WHAT THE TASK REQUIRES:
Return all of the data exactly, with nothing left out but the pictures.

DATA EXTRACT:
################

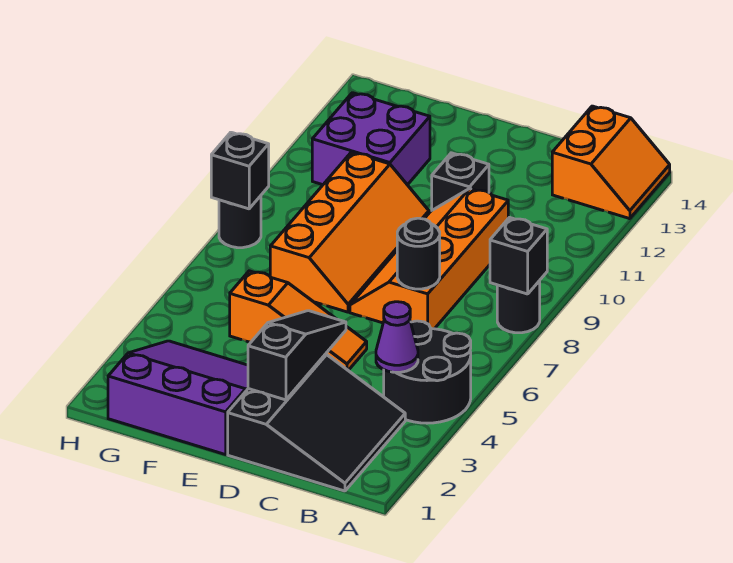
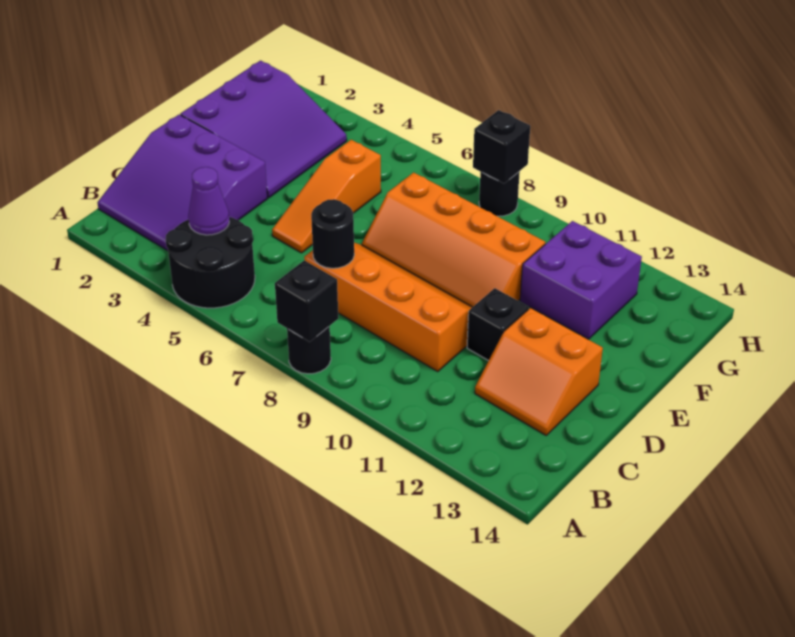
orange slope A13:B14 level 1 top B -> orange slope C12:D13 level 1 top D
black slope B1:D3 level 1 top D -> purple slope B1:D3 level 1 top D
black slope D2:D4 level 2 top 2 -> none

################

WRITTEN ANSWER:
orange slope A13:B14 level 1 top B -> orange slope C12:D13 level 1 top D
black slope B1:D3 level 1 top D -> purple slope B1:D3 level 1 top D
black slope D2:D4 level 2 top 2 -> none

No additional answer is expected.